▶ _WORK INSTRUCTION_
Output the data below exactly, without images.

[Object tracking records]
====

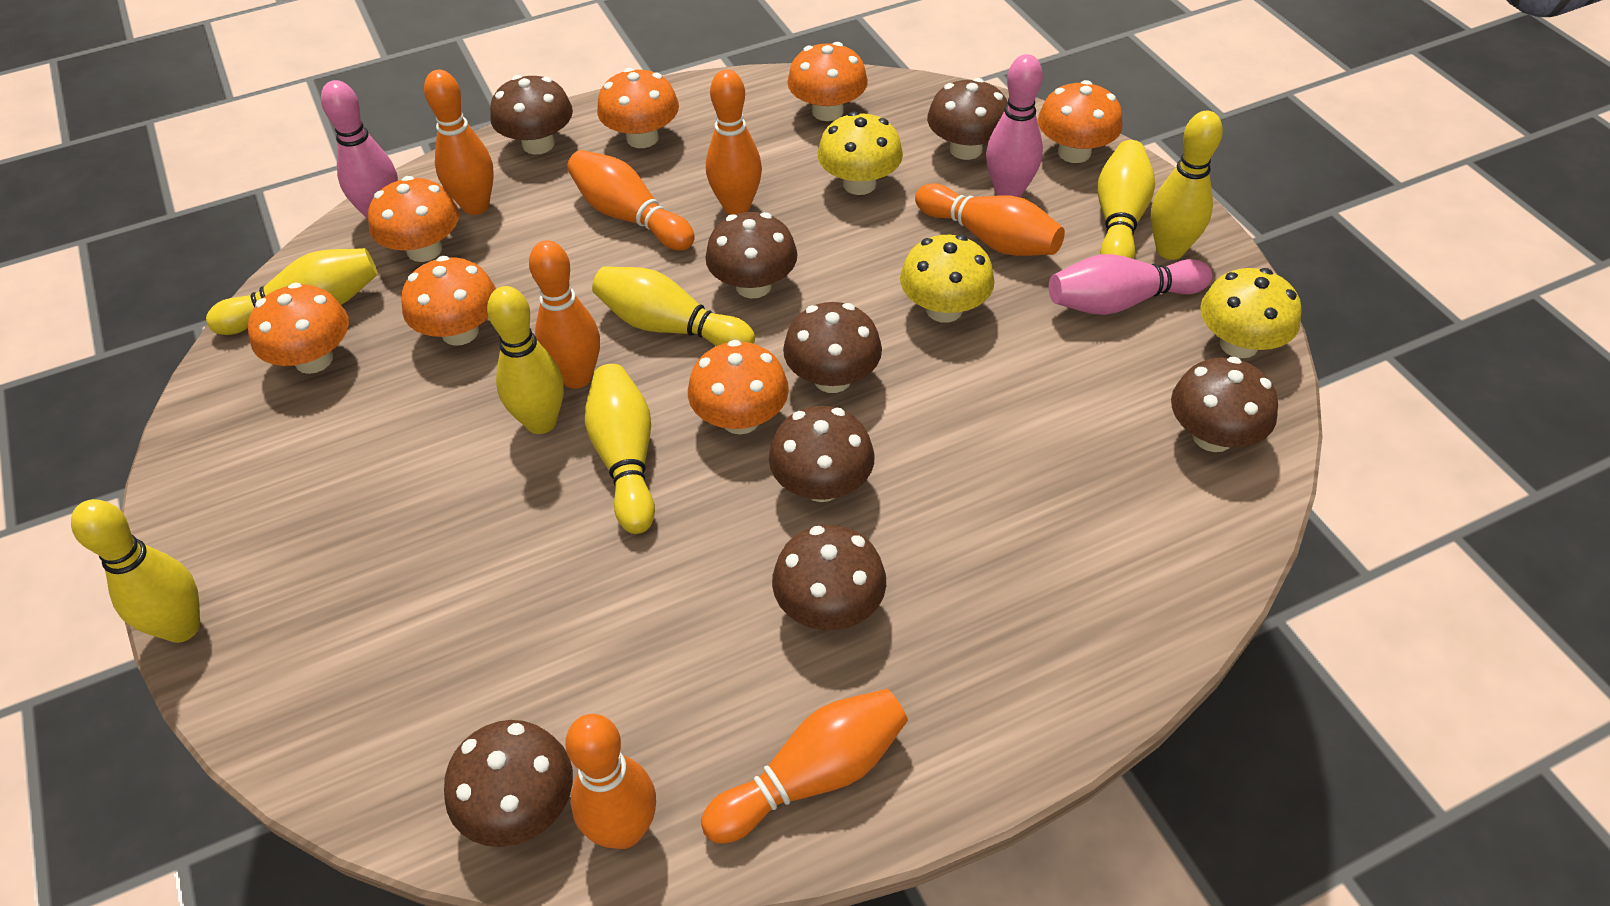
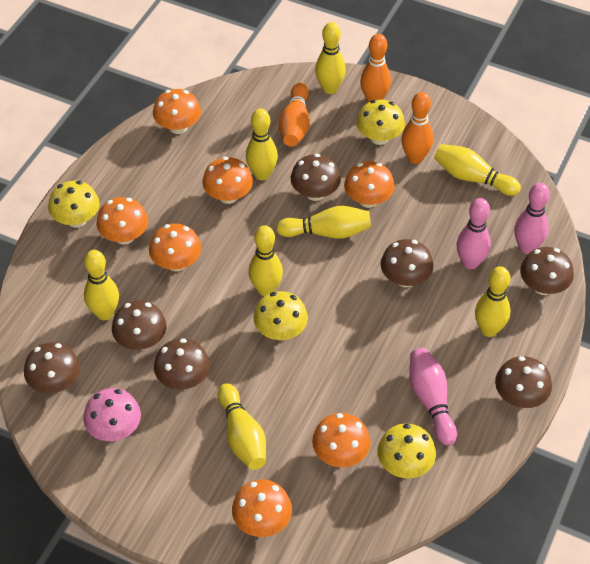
brown mushroom: 8 -> 7
orange bowling pin: 7 -> 3
pink mushroom: 0 -> 1
yellow bowling pin: 7 -> 8
yellow mushroom: 3 -> 4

====

▶ _RESPONSE AREA_
brown mushroom: 8 -> 7
orange bowling pin: 7 -> 3
pink mushroom: 0 -> 1
yellow bowling pin: 7 -> 8
yellow mushroom: 3 -> 4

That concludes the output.